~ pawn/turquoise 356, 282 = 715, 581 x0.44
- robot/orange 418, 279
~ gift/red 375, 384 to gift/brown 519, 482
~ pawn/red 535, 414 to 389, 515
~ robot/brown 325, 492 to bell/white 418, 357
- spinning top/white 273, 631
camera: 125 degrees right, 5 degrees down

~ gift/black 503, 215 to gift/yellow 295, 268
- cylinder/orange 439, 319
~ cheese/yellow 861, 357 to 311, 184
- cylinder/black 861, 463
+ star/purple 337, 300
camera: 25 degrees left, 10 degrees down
= = = = =
→ What you should do: Return the records above in their entirety, exactly as they appear.

→ Exercise result:
~ pawn/turquoise 356, 282 = 715, 581 x0.44
- robot/orange 418, 279
~ gift/red 375, 384 to gift/brown 519, 482
~ pawn/red 535, 414 to 389, 515
~ robot/brown 325, 492 to bell/white 418, 357
- spinning top/white 273, 631
camera: 125 degrees right, 5 degrees down

~ gift/black 503, 215 to gift/yellow 295, 268
- cylinder/orange 439, 319
~ cheese/yellow 861, 357 to 311, 184
- cylinder/black 861, 463
+ star/purple 337, 300
camera: 25 degrees left, 10 degrees down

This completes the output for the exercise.